Return all the entries below exactly, except for the images they hold.
:: Task inputs ::
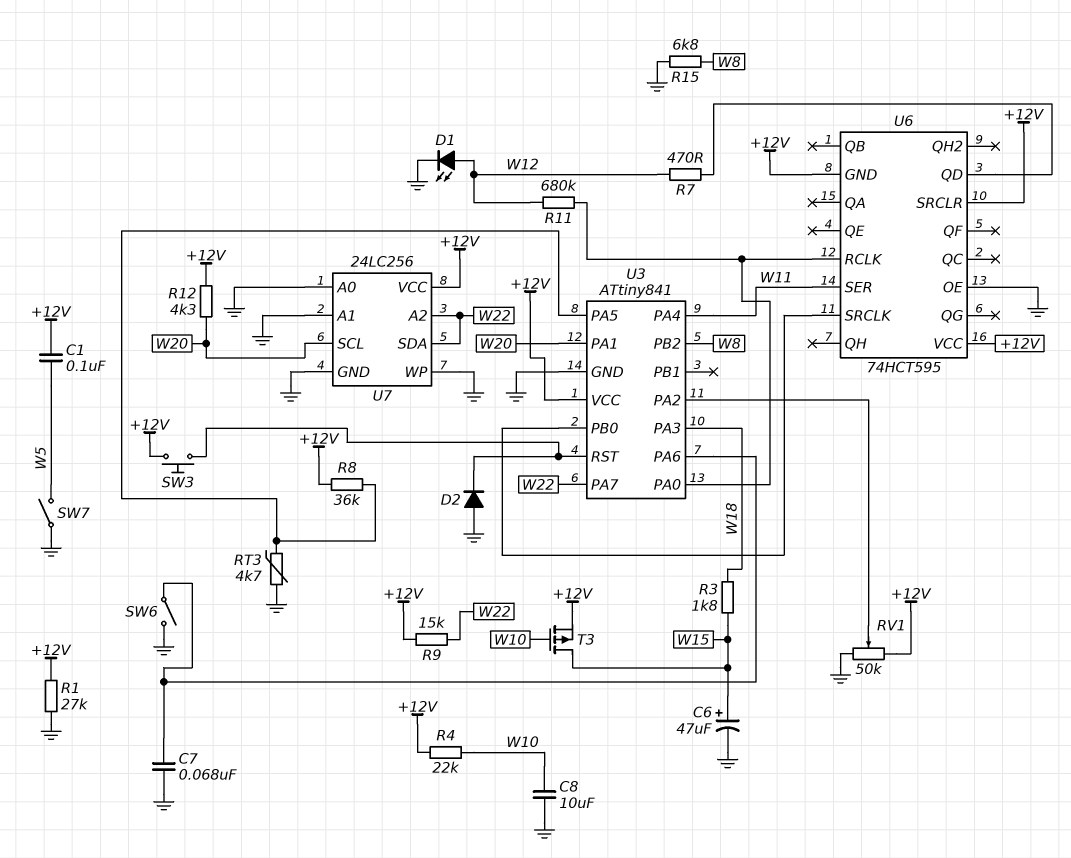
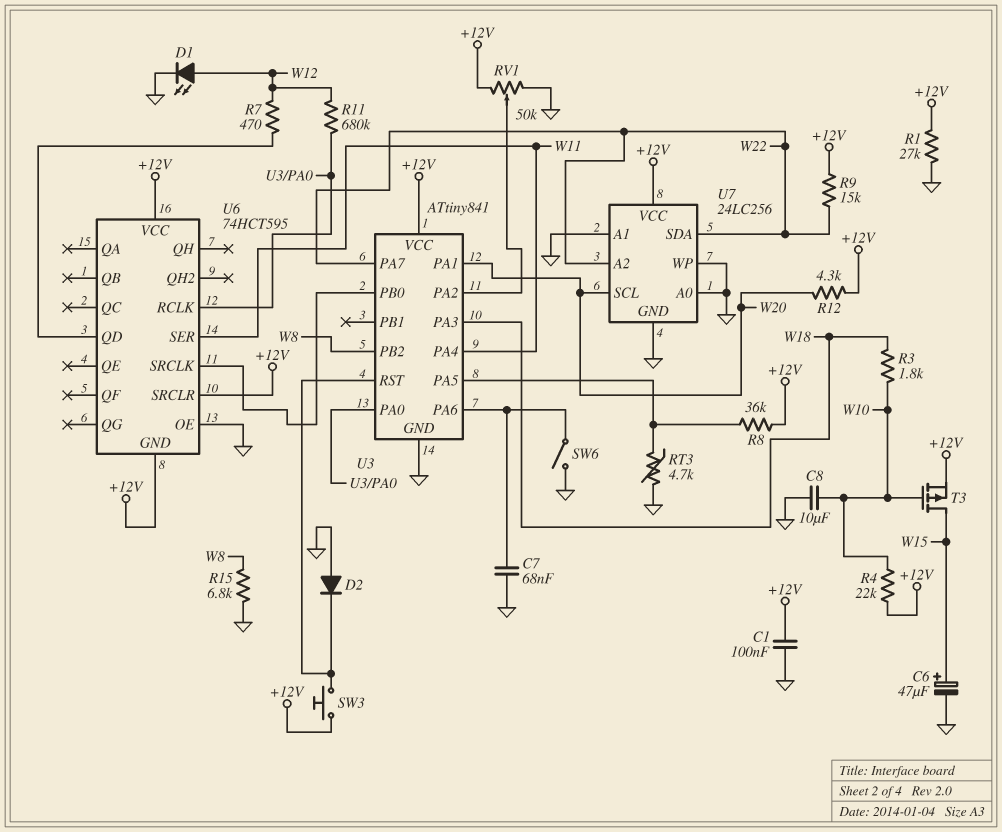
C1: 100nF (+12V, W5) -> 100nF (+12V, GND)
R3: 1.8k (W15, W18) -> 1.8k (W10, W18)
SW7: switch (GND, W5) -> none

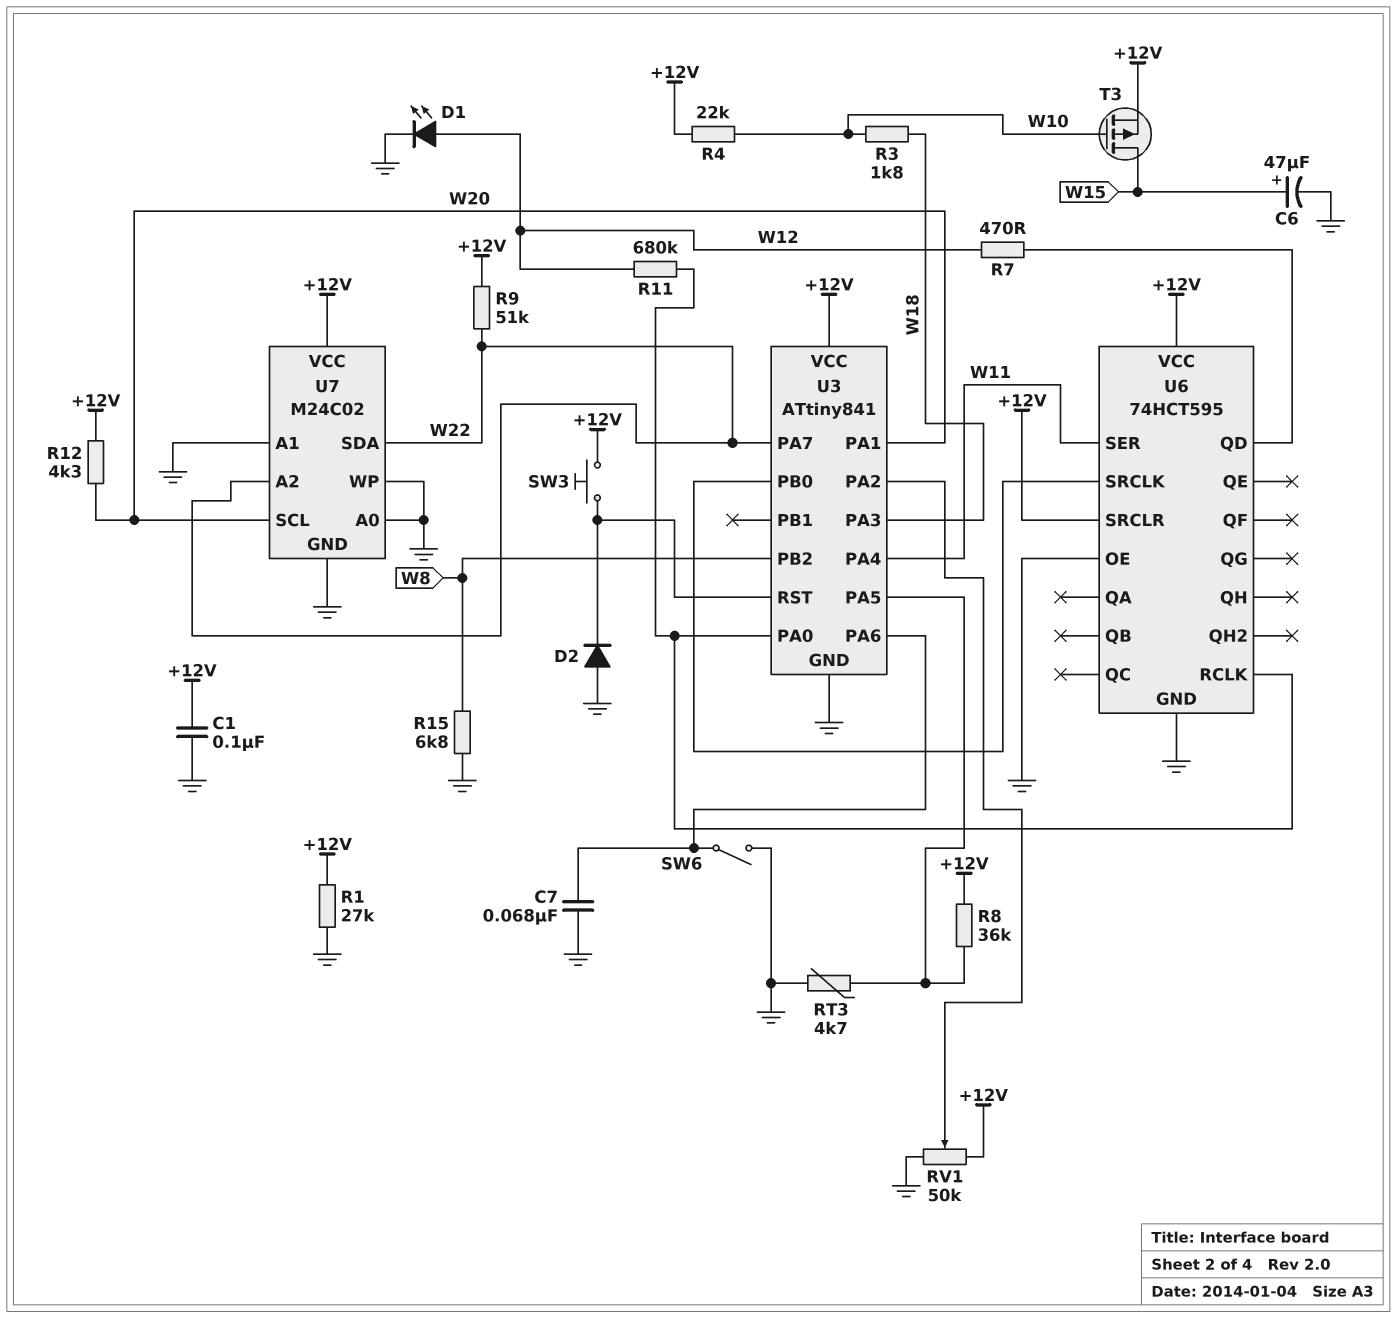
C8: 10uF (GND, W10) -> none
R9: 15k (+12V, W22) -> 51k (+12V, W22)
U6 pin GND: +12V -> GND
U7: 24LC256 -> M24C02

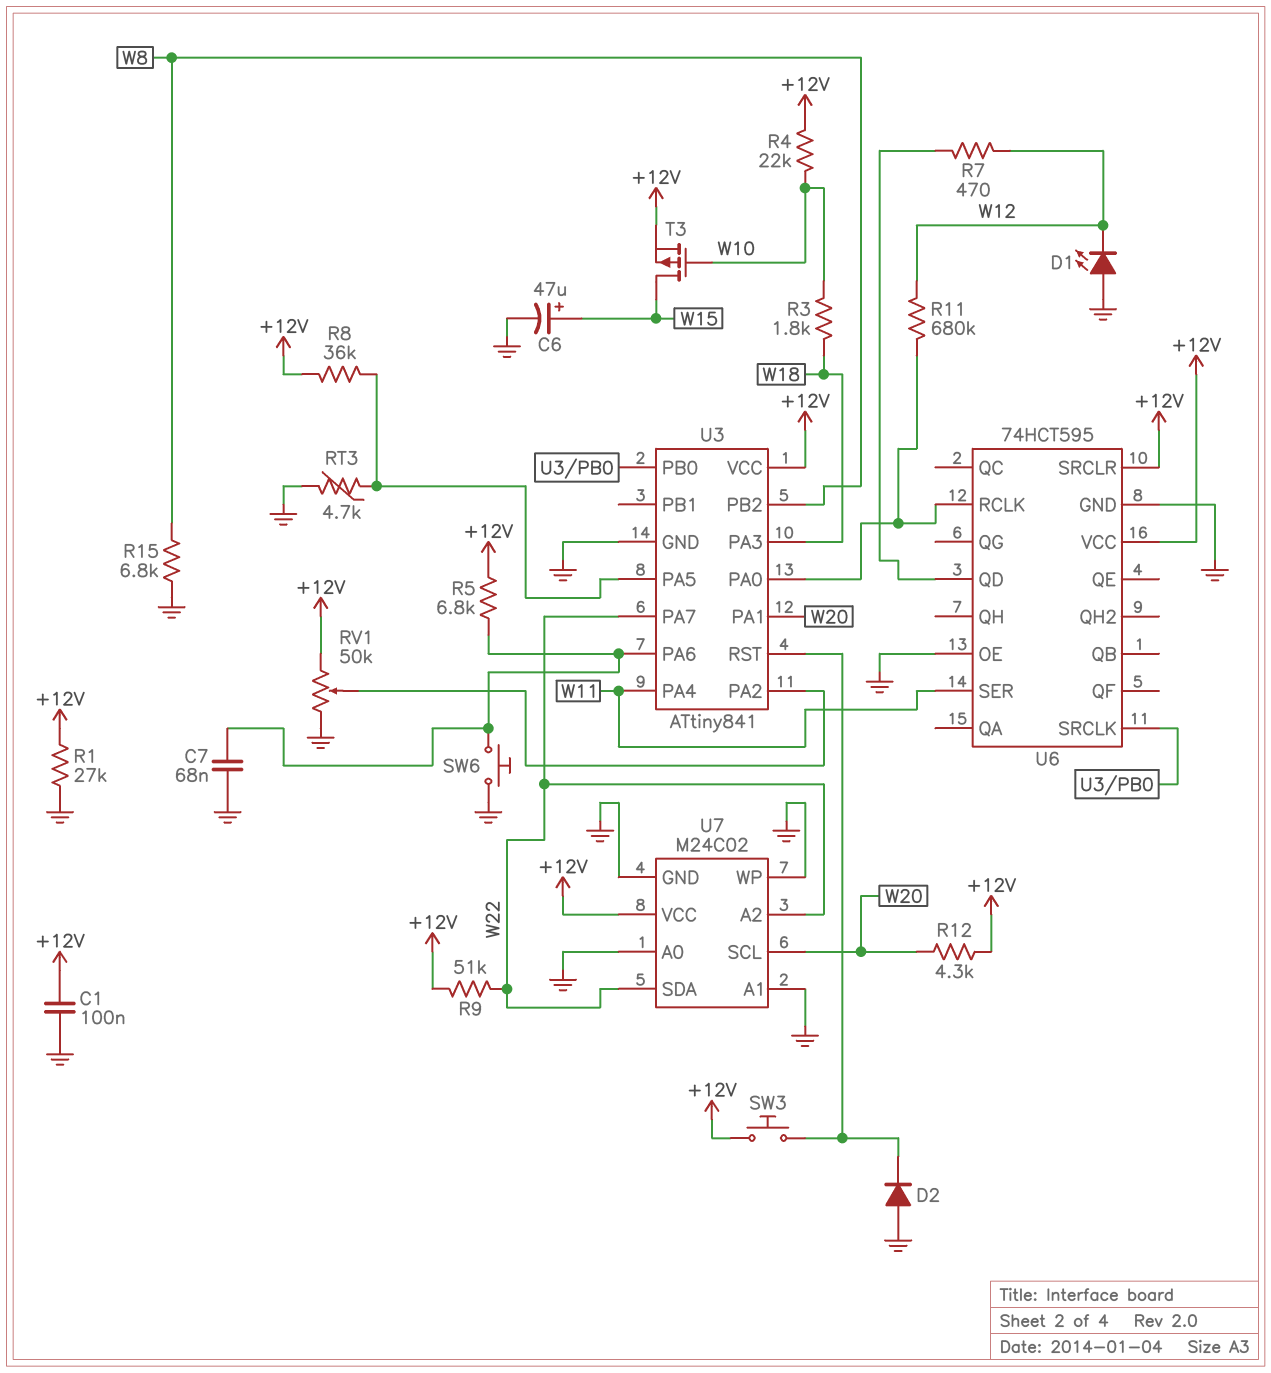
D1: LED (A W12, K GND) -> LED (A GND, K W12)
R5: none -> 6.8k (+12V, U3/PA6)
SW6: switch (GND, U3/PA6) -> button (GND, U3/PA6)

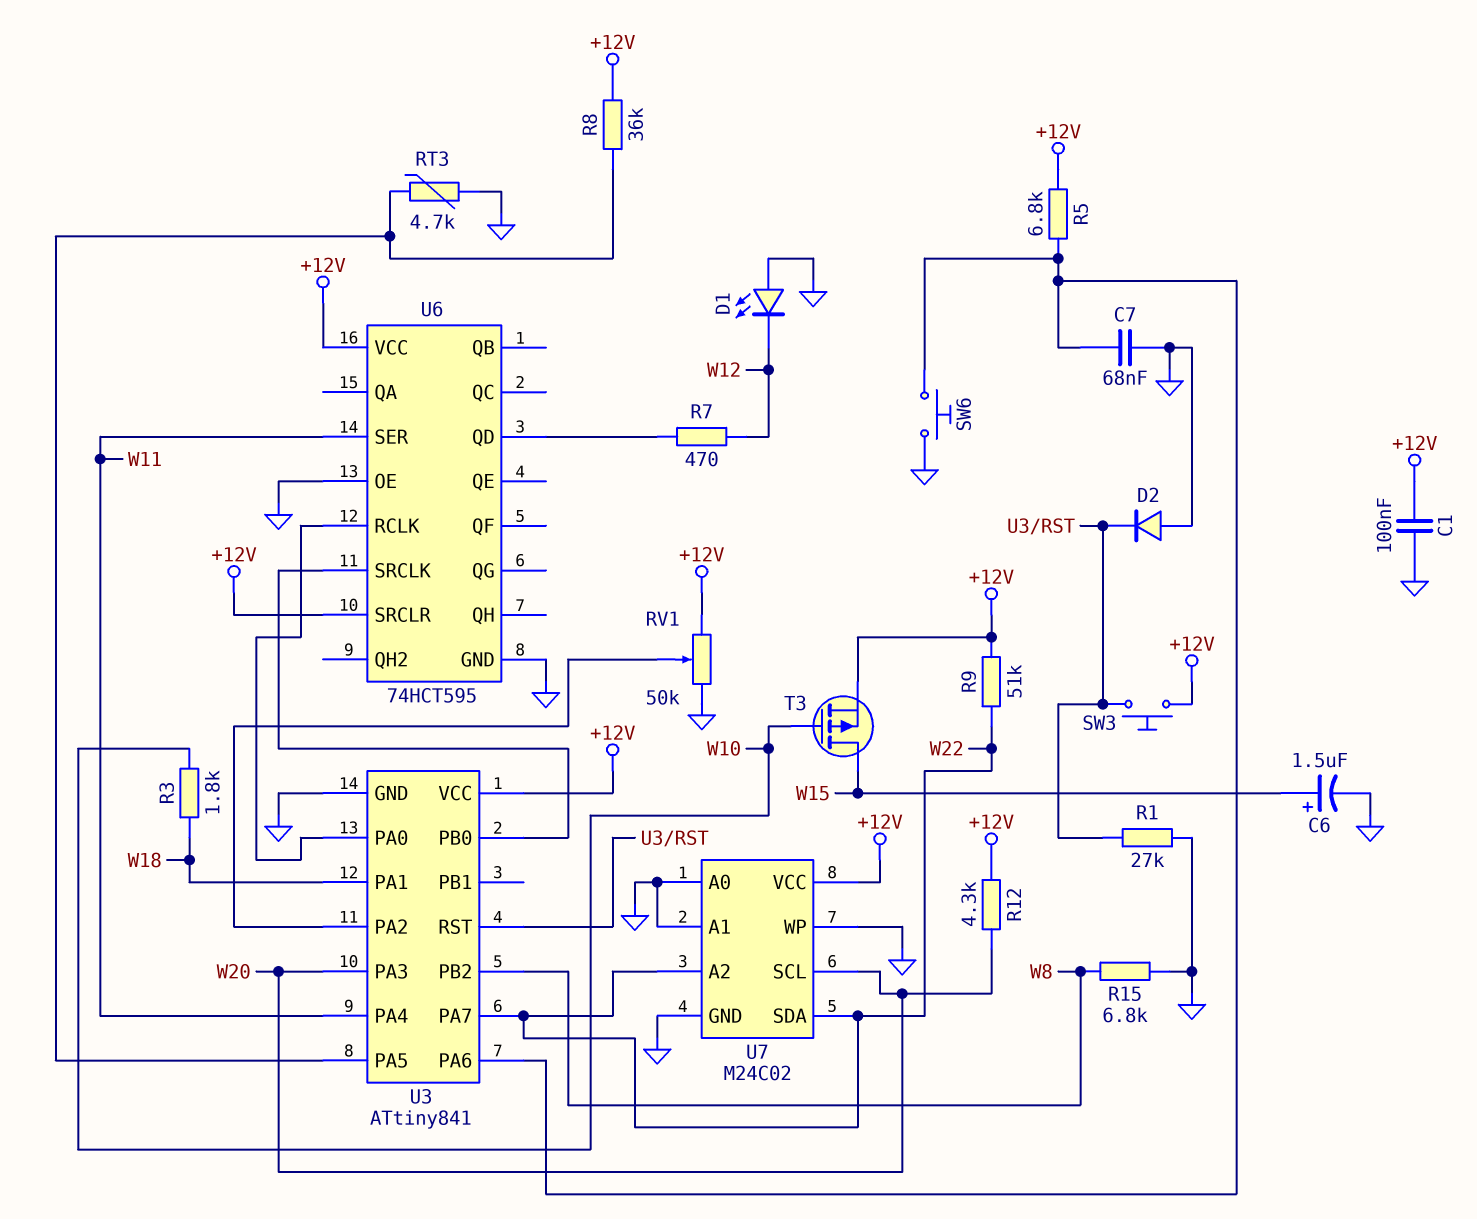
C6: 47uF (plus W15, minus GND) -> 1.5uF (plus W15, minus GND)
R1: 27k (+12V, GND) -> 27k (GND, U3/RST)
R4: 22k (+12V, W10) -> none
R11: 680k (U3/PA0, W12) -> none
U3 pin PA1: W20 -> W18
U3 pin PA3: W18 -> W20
:::
Response area:
C1: 100nF (+12V, W5) -> 100nF (+12V, GND)
R3: 1.8k (W15, W18) -> 1.8k (W10, W18)
SW7: switch (GND, W5) -> none

C8: 10uF (GND, W10) -> none
R9: 15k (+12V, W22) -> 51k (+12V, W22)
U6 pin GND: +12V -> GND
U7: 24LC256 -> M24C02

D1: LED (A W12, K GND) -> LED (A GND, K W12)
R5: none -> 6.8k (+12V, U3/PA6)
SW6: switch (GND, U3/PA6) -> button (GND, U3/PA6)

C6: 47uF (plus W15, minus GND) -> 1.5uF (plus W15, minus GND)
R1: 27k (+12V, GND) -> 27k (GND, U3/RST)
R4: 22k (+12V, W10) -> none
R11: 680k (U3/PA0, W12) -> none
U3 pin PA1: W20 -> W18
U3 pin PA3: W18 -> W20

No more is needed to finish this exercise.